_Assignment_. When the line containing "gray circle: (36, 242) -> (53, 317), moved" is reached, copy it and each subsequent line of the material below exactly, through the last line.

*** Block opens ***

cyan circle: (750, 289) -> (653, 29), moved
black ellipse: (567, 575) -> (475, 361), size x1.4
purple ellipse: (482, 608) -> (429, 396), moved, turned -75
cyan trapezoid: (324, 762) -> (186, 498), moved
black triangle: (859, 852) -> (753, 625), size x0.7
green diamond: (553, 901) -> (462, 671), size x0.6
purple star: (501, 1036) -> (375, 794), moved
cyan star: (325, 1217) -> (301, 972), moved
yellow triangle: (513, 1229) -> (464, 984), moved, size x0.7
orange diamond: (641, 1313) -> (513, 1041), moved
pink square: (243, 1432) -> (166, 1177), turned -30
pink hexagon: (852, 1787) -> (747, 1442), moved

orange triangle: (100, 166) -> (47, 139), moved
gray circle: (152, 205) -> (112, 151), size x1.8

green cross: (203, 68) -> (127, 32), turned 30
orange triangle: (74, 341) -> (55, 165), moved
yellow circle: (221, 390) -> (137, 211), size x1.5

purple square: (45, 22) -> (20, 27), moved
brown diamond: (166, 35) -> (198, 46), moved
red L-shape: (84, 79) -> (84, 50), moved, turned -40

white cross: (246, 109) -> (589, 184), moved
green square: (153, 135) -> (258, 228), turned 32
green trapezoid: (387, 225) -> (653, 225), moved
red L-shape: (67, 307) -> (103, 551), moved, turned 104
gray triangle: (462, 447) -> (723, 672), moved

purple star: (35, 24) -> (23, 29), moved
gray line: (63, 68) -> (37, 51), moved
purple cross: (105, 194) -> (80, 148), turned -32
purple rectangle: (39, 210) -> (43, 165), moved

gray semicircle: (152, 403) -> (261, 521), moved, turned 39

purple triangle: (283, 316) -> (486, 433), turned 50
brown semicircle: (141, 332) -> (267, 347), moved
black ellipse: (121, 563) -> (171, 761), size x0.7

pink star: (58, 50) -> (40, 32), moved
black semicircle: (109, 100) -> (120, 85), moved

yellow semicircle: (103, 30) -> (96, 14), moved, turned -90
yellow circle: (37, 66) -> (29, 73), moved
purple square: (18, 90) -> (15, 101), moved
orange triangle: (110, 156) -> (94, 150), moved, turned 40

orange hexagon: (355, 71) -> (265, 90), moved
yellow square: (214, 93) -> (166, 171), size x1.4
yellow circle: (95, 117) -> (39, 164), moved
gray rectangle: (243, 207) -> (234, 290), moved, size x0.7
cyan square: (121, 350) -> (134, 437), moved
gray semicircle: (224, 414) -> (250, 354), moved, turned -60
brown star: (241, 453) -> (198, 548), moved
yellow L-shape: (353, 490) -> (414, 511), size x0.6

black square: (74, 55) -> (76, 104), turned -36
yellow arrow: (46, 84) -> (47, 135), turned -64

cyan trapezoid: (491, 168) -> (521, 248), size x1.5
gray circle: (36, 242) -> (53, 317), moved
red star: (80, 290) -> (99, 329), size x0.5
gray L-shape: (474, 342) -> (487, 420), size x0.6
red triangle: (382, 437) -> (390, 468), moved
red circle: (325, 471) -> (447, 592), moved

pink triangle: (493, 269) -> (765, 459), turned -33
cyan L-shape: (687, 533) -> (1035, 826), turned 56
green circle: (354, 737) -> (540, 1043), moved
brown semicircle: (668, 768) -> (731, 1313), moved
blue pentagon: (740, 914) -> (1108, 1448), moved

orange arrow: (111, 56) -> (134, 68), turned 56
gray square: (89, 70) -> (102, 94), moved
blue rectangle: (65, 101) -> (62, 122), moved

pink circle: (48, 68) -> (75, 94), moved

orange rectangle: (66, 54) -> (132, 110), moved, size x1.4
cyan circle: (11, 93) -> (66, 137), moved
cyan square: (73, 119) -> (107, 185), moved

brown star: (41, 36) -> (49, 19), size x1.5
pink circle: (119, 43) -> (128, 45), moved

*** Block closes ***

_Written answer_.
gray circle: (36, 242) -> (53, 317), moved
red star: (80, 290) -> (99, 329), size x0.5
gray L-shape: (474, 342) -> (487, 420), size x0.6
red triangle: (382, 437) -> (390, 468), moved
red circle: (325, 471) -> (447, 592), moved

pink triangle: (493, 269) -> (765, 459), turned -33
cyan L-shape: (687, 533) -> (1035, 826), turned 56
green circle: (354, 737) -> (540, 1043), moved
brown semicircle: (668, 768) -> (731, 1313), moved
blue pentagon: (740, 914) -> (1108, 1448), moved

orange arrow: (111, 56) -> (134, 68), turned 56
gray square: (89, 70) -> (102, 94), moved
blue rectangle: (65, 101) -> (62, 122), moved

pink circle: (48, 68) -> (75, 94), moved

orange rectangle: (66, 54) -> (132, 110), moved, size x1.4
cyan circle: (11, 93) -> (66, 137), moved
cyan square: (73, 119) -> (107, 185), moved

brown star: (41, 36) -> (49, 19), size x1.5
pink circle: (119, 43) -> (128, 45), moved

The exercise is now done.